Visual spatial reasoning items:

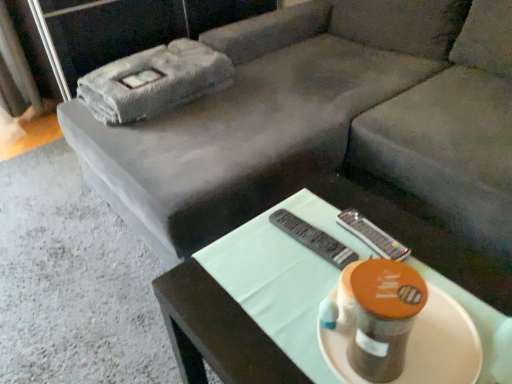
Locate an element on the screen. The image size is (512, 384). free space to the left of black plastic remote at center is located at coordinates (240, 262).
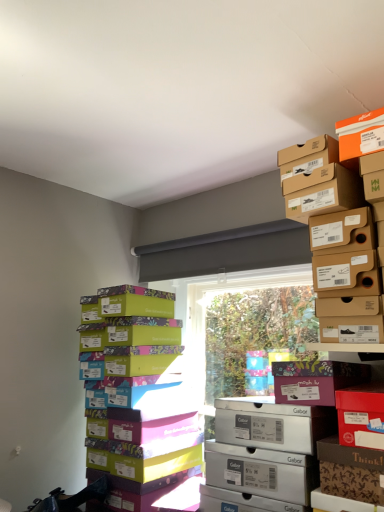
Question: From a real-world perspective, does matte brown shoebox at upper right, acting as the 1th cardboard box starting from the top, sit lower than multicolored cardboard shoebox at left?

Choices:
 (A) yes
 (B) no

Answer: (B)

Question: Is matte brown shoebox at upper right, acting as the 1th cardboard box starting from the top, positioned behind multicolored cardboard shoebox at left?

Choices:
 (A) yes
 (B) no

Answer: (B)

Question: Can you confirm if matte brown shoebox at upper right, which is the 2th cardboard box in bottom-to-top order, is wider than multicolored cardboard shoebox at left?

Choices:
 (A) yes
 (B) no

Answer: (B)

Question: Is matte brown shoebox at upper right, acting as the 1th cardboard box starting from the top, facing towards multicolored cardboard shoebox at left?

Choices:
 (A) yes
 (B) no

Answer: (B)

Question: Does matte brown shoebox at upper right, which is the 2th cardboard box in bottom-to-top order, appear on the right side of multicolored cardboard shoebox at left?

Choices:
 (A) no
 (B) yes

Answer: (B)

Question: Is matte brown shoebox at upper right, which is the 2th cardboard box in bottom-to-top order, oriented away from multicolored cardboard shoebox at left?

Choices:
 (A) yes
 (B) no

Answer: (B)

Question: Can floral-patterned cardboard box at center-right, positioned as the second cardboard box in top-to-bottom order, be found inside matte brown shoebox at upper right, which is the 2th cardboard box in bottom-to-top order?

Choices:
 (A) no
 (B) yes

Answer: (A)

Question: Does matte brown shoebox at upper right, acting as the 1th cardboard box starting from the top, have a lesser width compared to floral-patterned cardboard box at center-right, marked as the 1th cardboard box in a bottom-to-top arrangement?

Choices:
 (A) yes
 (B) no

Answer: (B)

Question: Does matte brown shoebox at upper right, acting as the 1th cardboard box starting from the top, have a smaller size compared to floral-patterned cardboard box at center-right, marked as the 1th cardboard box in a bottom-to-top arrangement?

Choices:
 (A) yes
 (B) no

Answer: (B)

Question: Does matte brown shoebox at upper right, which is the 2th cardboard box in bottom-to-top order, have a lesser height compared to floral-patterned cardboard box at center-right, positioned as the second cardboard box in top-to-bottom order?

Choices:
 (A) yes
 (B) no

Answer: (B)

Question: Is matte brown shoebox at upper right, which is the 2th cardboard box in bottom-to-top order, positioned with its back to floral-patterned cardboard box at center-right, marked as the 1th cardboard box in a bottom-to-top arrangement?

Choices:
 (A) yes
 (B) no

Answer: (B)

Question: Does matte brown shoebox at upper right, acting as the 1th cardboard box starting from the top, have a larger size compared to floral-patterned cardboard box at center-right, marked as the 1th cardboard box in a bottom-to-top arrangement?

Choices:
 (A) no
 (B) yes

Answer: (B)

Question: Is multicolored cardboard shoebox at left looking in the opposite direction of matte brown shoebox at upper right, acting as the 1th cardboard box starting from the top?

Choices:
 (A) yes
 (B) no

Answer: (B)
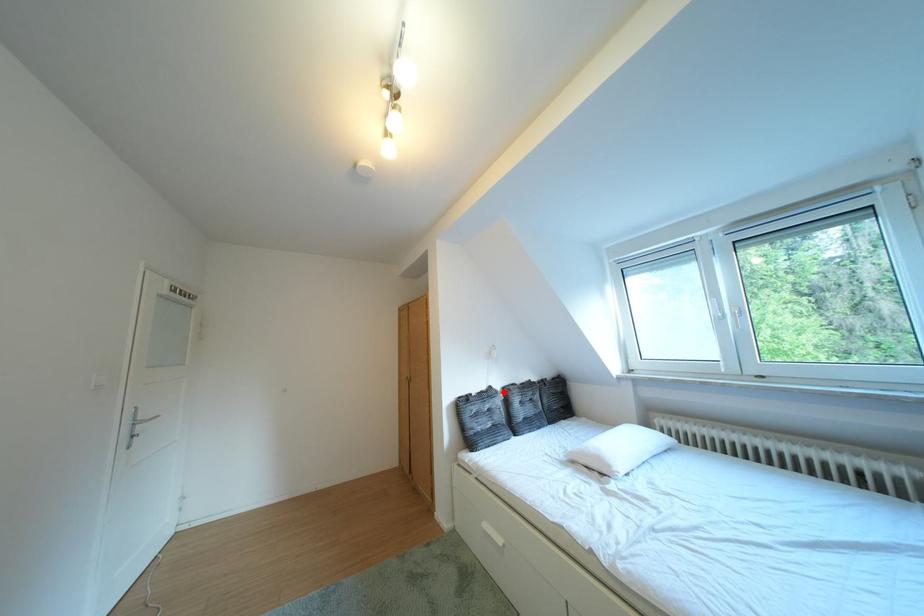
==
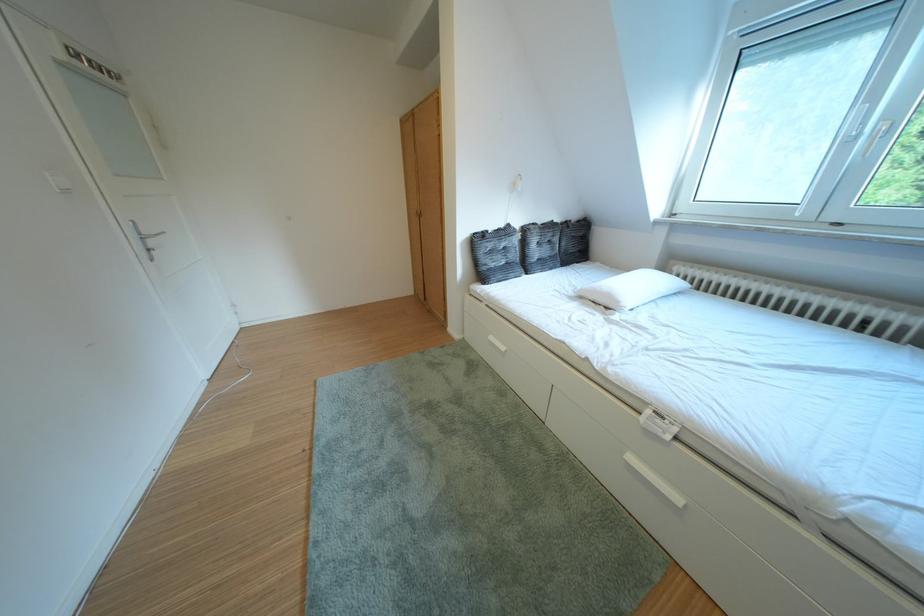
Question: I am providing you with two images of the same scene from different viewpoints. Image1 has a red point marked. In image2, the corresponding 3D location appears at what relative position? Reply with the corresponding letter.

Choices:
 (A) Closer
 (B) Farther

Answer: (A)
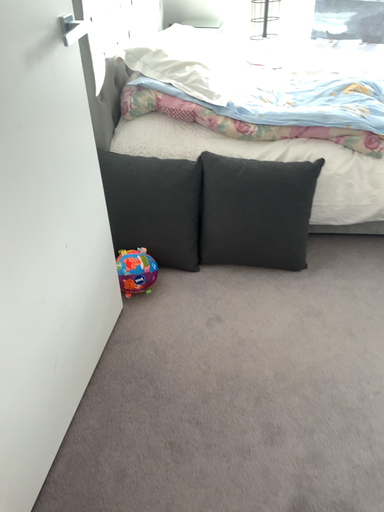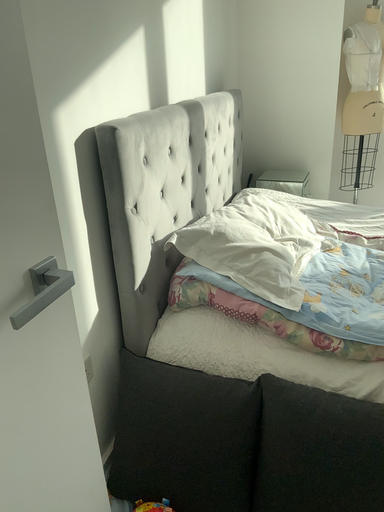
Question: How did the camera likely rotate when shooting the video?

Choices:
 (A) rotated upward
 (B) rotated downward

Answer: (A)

[Given exercise]
Show every line of the records above that contains the word "rotated", and copy each line in full. Case counts.

[Solved problem]
 (A) rotated upward
 (B) rotated downward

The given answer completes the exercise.